Before-and-after scene images
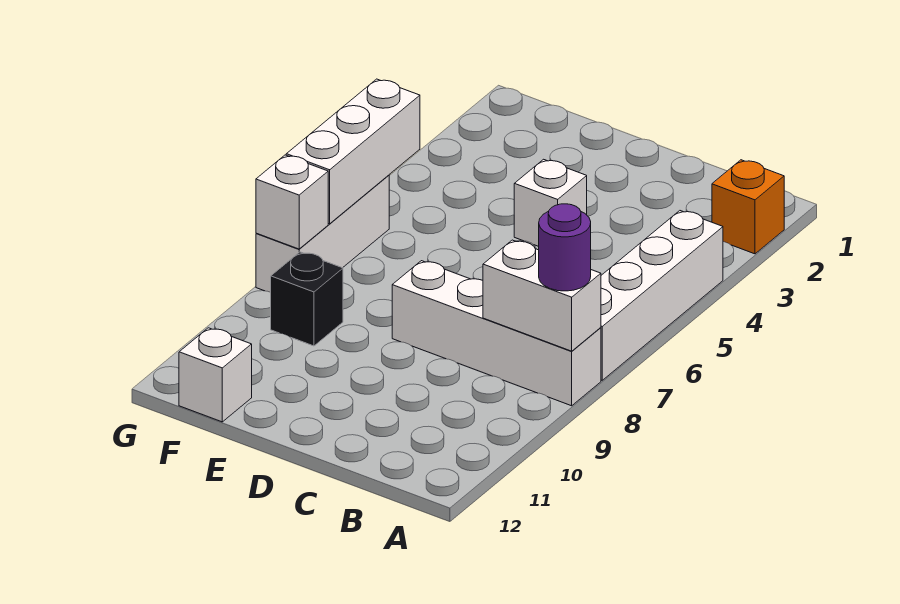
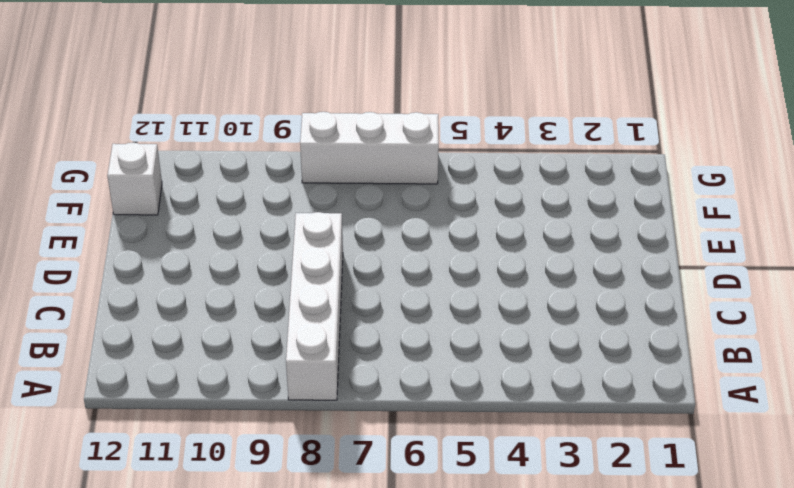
none -> orange brick A2 level 1
none -> white brick A4:A7 level 1

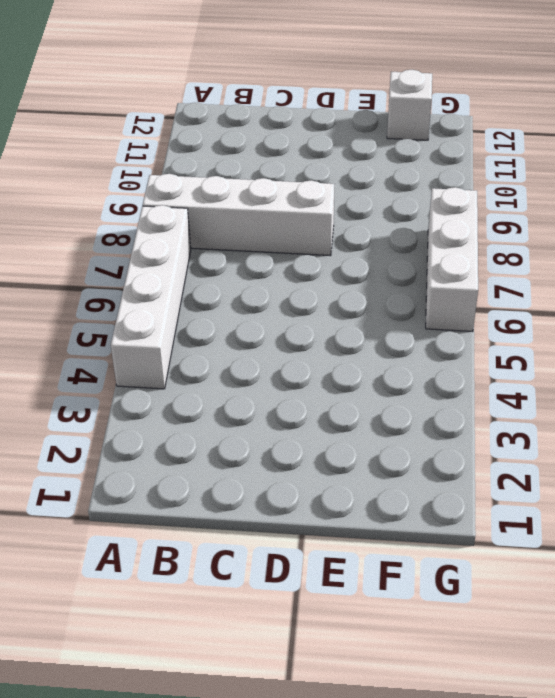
none -> orange brick A2 level 1
none -> white brick D4 level 1

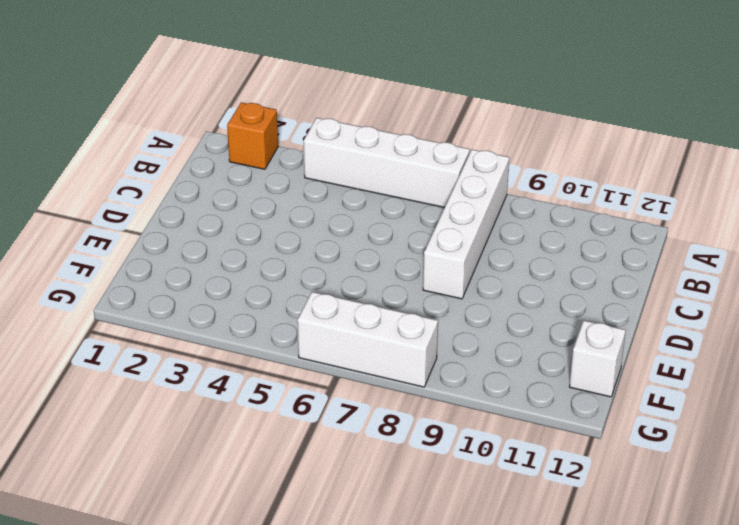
none -> white brick D4 level 1
none -> black brick F9 level 1

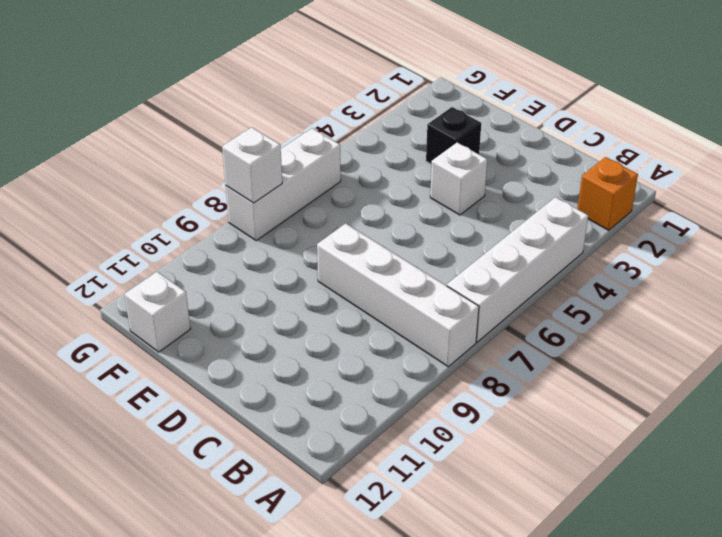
black brick E3 level 1 -> black brick F9 level 1
none -> white brick A8:B8 level 2
none -> white brick G5:G7 level 2

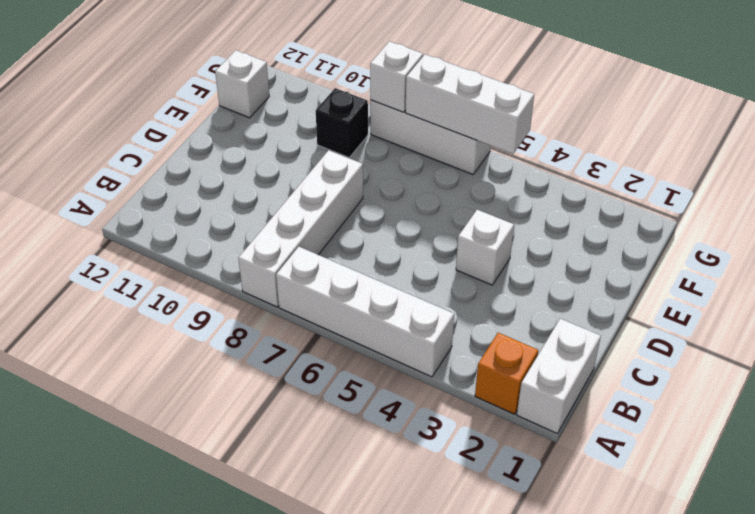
white brick A1:B1 level 1 -> white brick A8:B8 level 2
none -> purple round brick A8 level 3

Your objective
The result should be an exact copy of every entry above, with no pictures included.

Your solution
none -> orange brick A2 level 1
none -> white brick A4:A7 level 1

none -> orange brick A2 level 1
none -> white brick D4 level 1

none -> white brick D4 level 1
none -> black brick F9 level 1

black brick E3 level 1 -> black brick F9 level 1
none -> white brick A8:B8 level 2
none -> white brick G5:G7 level 2

white brick A1:B1 level 1 -> white brick A8:B8 level 2
none -> purple round brick A8 level 3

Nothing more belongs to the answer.